**RECORD SET:**
▼▼▼

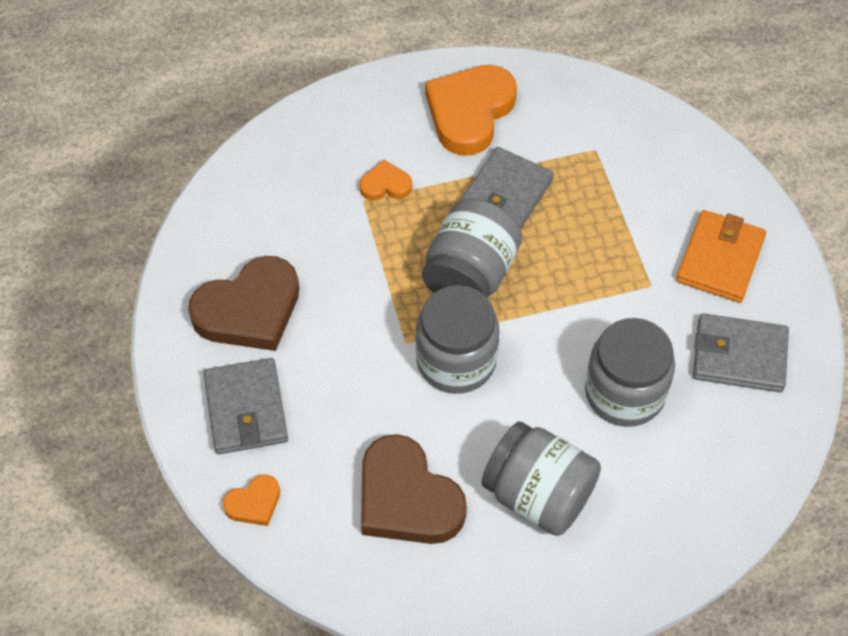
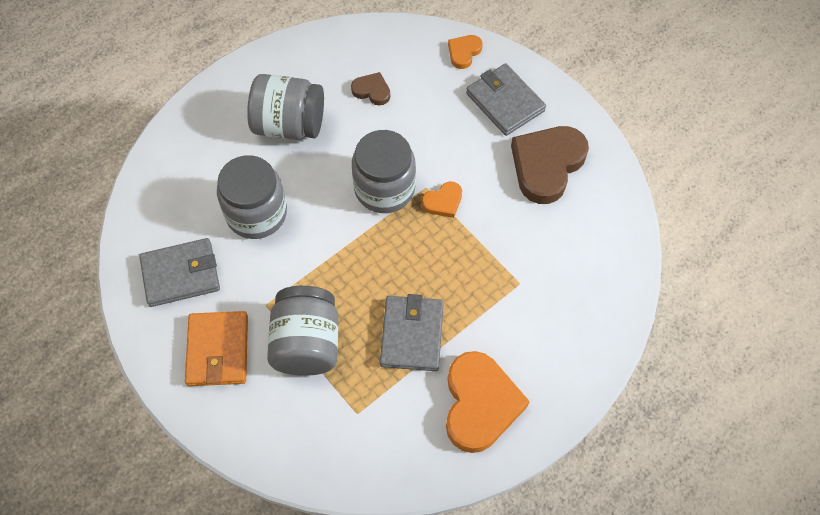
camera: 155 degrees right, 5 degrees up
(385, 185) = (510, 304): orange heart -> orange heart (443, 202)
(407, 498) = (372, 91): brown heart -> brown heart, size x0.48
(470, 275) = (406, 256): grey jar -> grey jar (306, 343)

▲▲▲
▼▼▼

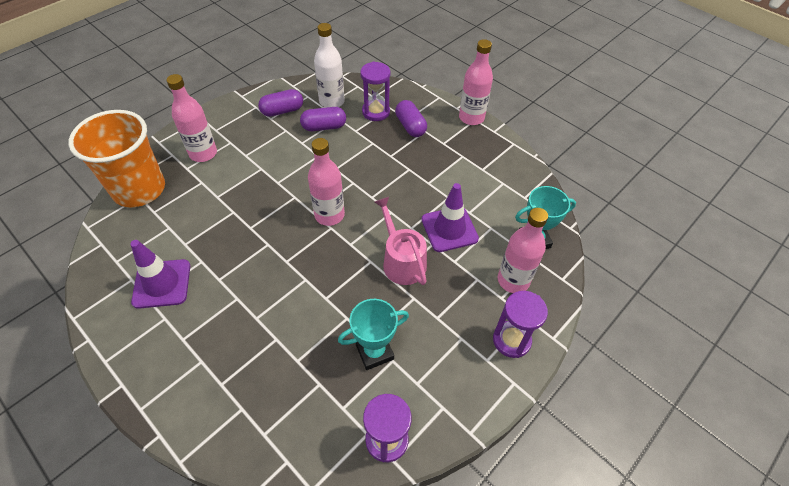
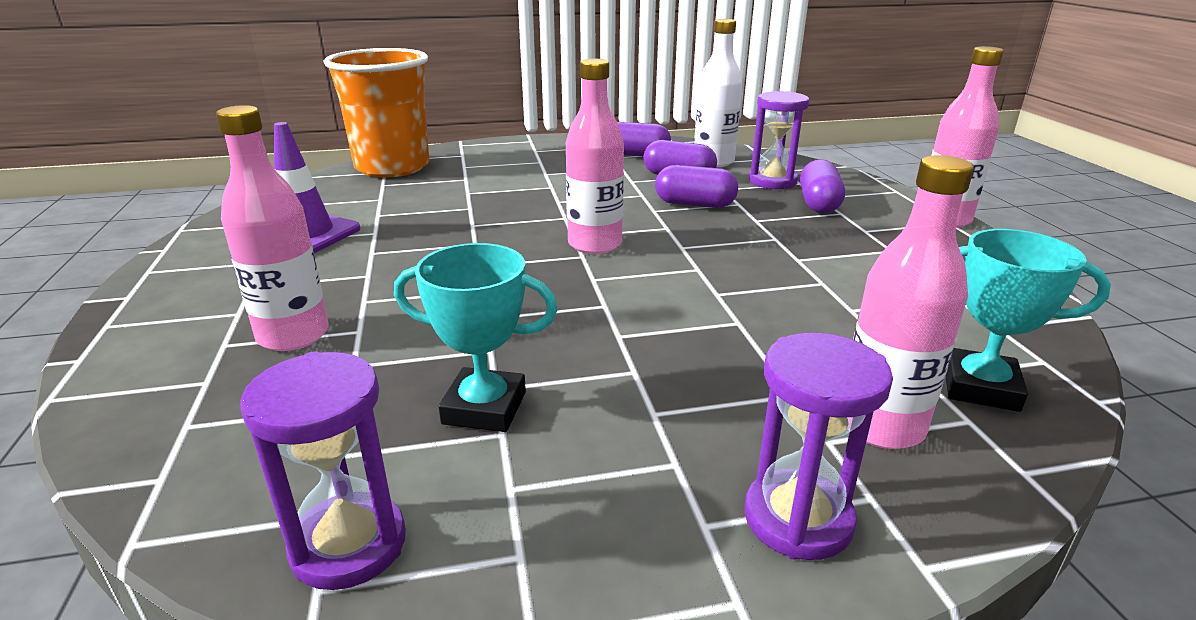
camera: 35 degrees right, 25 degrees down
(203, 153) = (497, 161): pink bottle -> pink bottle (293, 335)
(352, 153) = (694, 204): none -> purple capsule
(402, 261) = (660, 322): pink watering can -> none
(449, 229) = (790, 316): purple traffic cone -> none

▲▲▲

**ACTIVITY:** Every line above from the line with "camera: 155 degrees right, 5 degrees up" to the line with "(470, 275) = (406, 256): grey", both included, must be reproduced exactly, and no other line may appear.

**ANSWER SECTION:**
camera: 155 degrees right, 5 degrees up
(385, 185) = (510, 304): orange heart -> orange heart (443, 202)
(407, 498) = (372, 91): brown heart -> brown heart, size x0.48
(470, 275) = (406, 256): grey jar -> grey jar (306, 343)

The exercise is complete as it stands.